| Provided material |

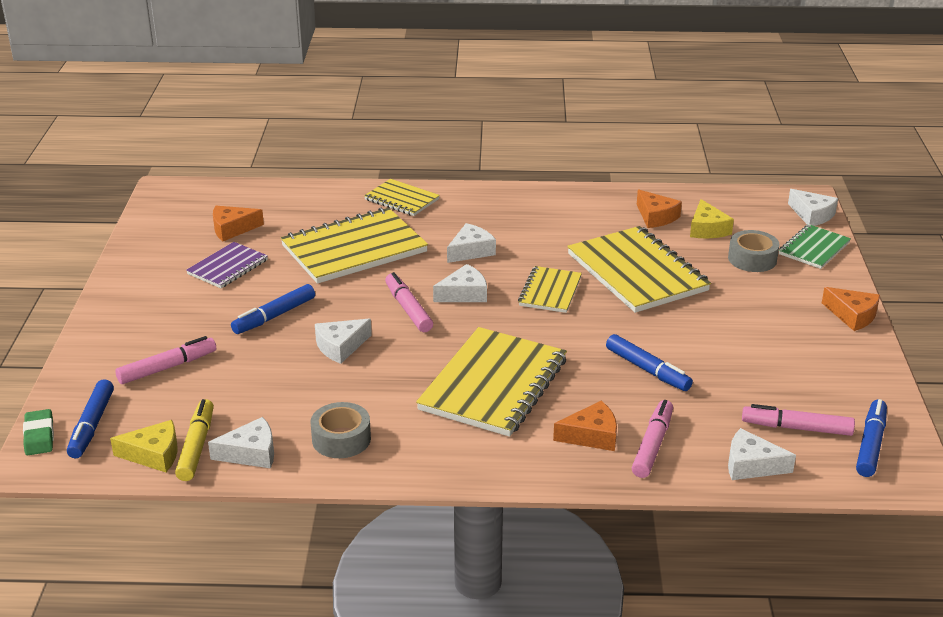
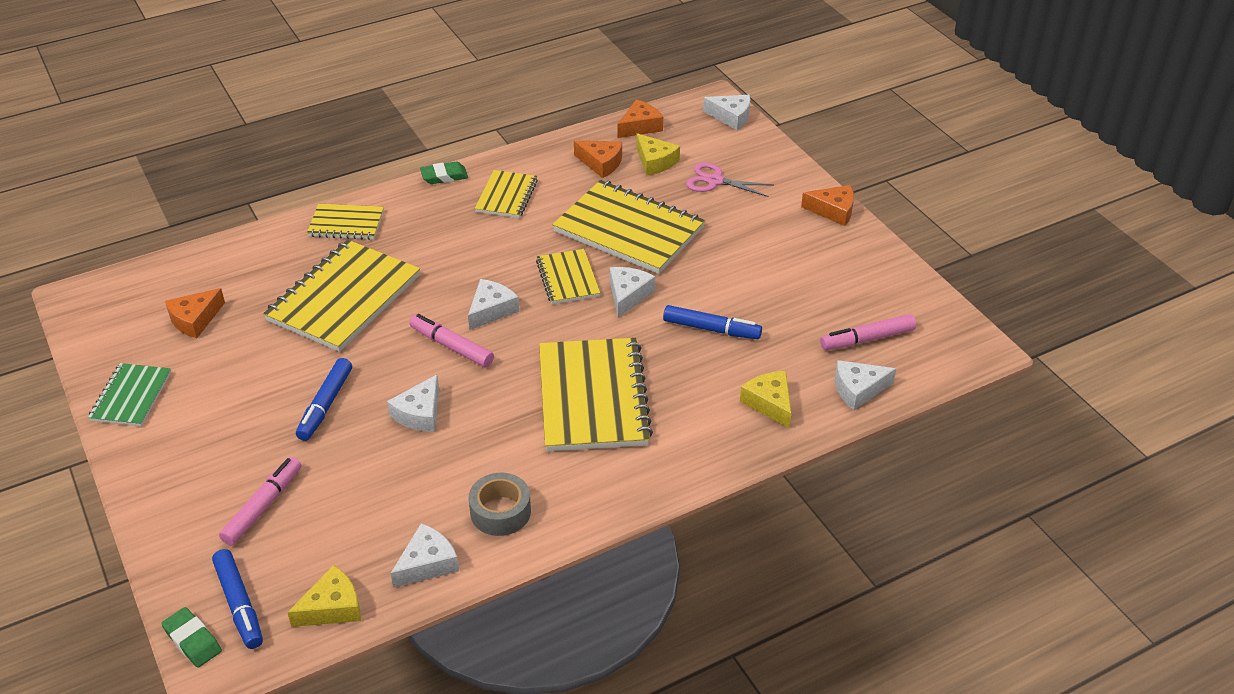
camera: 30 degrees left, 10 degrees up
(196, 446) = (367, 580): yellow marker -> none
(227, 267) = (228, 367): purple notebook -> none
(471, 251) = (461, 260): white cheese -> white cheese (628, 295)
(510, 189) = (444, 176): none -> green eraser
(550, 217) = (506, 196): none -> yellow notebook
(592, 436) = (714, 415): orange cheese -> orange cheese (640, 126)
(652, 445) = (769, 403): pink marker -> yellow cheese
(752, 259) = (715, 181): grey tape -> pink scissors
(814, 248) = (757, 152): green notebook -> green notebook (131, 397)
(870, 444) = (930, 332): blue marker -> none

...

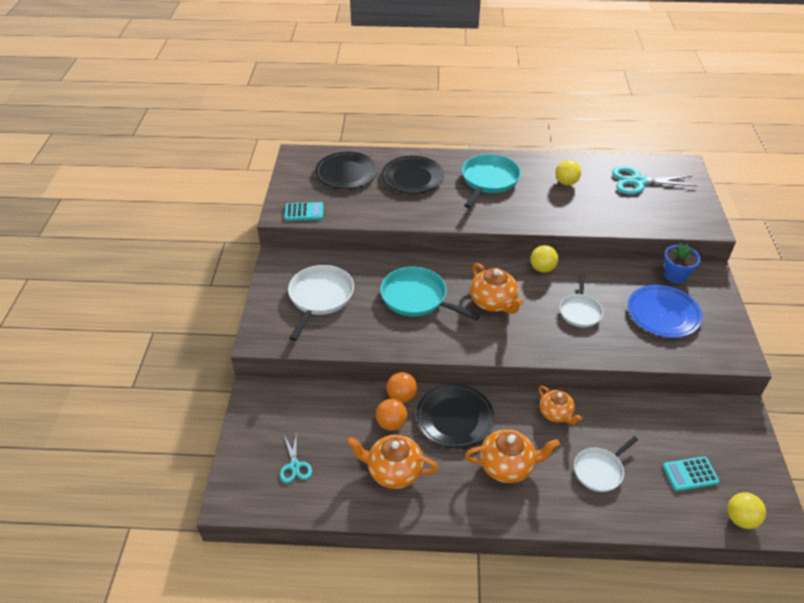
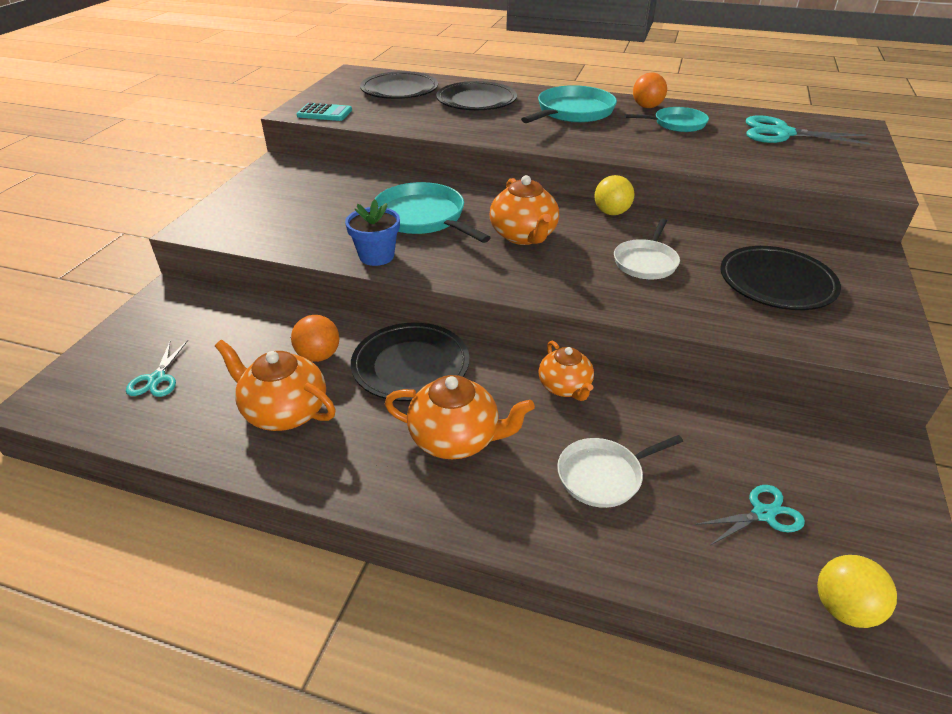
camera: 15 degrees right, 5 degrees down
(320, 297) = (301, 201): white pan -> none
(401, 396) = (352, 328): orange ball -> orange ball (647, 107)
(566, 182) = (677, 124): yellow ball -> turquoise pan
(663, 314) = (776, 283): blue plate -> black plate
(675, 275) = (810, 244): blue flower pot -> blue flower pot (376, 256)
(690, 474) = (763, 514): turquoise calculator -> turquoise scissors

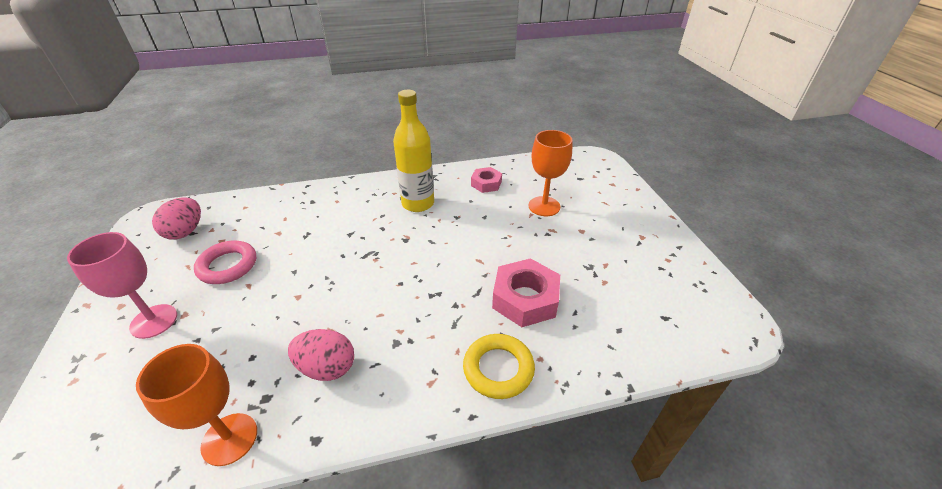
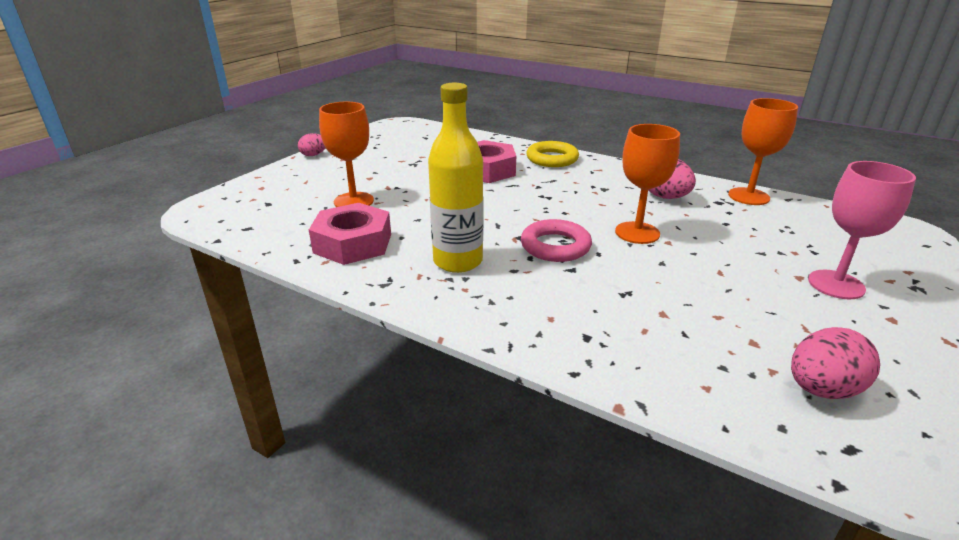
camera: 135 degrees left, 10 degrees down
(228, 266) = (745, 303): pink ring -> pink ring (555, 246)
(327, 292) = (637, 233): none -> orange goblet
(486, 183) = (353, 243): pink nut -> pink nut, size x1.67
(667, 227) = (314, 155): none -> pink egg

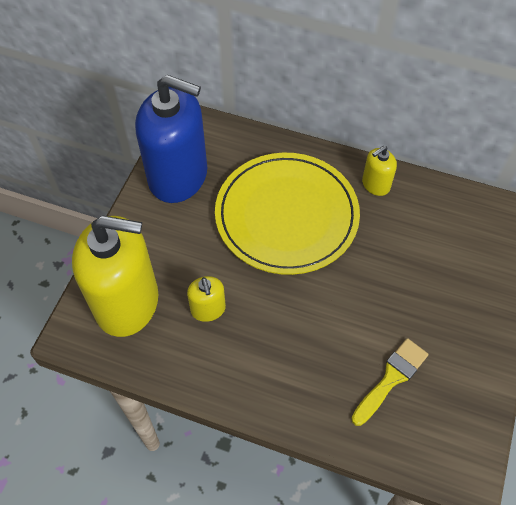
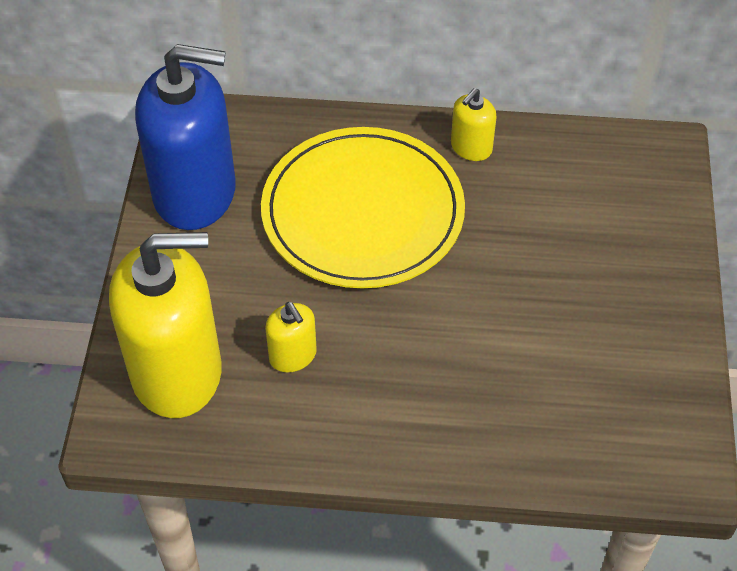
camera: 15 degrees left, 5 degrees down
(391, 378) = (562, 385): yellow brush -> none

| Task requirements |
Gather from the entries above all lines that include the string "down".

| Response area |
camera: 15 degrees right, 5 degrees down
camera: 135 degrees left, 10 degrees down
camera: 15 degrees left, 5 degrees down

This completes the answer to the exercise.